» **Required action**:
The number of lines containing "strawberry" is the only answer wanted; work it out from the entries below.
Start of The input
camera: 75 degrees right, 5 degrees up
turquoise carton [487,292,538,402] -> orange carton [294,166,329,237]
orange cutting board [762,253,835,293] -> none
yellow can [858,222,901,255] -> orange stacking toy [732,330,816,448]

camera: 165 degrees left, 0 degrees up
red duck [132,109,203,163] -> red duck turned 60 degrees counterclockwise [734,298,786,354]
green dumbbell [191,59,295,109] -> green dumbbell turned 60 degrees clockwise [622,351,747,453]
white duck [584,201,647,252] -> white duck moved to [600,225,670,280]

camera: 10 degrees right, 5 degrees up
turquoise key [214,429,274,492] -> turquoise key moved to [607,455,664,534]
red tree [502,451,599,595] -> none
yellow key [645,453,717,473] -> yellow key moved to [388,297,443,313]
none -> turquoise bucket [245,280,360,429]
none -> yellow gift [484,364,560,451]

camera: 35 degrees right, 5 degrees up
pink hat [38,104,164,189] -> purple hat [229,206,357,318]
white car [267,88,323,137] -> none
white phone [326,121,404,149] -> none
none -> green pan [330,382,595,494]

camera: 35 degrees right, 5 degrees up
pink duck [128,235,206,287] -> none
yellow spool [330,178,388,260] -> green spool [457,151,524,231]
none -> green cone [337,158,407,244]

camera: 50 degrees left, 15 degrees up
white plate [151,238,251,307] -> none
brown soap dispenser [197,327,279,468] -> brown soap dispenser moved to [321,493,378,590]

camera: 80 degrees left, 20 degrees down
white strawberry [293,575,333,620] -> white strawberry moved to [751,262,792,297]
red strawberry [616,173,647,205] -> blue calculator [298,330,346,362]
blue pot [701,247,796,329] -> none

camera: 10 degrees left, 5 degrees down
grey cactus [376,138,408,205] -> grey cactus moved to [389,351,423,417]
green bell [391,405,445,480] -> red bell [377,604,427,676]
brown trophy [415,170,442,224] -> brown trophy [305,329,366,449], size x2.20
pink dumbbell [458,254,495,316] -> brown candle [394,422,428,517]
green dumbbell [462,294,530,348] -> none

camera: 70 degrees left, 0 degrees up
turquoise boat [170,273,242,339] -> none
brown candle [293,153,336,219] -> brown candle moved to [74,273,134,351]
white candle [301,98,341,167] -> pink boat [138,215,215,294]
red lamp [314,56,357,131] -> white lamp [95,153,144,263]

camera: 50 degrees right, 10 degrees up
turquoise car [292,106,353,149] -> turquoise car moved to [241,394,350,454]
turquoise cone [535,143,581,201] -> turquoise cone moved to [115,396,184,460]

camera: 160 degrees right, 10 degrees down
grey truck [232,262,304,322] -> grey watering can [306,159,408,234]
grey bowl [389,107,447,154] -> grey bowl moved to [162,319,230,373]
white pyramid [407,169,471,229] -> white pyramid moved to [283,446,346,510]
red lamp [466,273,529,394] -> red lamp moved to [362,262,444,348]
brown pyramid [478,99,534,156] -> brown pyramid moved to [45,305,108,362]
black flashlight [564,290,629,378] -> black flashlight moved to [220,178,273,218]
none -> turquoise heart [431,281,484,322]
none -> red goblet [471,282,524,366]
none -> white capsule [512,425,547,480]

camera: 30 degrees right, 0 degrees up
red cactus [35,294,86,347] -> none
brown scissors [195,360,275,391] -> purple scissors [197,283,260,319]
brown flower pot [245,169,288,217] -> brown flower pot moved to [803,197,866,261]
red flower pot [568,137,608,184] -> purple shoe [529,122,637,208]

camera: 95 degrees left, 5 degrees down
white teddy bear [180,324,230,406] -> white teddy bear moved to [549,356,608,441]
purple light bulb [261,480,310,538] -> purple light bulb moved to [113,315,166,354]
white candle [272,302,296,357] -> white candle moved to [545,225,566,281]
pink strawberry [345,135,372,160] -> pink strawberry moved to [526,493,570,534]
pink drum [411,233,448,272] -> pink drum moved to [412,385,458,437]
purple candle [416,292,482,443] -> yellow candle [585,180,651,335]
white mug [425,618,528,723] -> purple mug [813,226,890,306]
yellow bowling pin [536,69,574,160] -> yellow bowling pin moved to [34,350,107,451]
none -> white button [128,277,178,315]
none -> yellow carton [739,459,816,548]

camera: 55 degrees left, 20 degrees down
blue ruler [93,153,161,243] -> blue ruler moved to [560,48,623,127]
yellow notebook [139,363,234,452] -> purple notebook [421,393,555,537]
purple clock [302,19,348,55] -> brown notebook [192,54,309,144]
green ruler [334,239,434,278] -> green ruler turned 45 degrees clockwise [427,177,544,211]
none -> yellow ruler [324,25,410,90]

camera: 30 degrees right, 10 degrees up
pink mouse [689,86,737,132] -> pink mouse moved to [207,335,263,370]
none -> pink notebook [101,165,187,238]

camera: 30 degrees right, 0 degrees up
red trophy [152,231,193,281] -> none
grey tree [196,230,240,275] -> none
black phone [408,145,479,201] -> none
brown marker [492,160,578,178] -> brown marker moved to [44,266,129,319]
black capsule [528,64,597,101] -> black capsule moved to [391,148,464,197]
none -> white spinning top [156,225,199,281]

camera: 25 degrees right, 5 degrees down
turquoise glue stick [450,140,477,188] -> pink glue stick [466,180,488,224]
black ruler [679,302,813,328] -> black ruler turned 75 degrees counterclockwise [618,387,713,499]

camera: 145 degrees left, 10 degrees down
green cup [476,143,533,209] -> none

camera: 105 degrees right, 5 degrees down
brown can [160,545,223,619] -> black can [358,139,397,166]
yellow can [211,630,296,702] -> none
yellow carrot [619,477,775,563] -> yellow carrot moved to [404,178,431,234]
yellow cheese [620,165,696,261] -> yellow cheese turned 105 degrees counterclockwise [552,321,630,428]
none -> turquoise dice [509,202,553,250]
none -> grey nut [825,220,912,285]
End of The input
» **Task output**:
3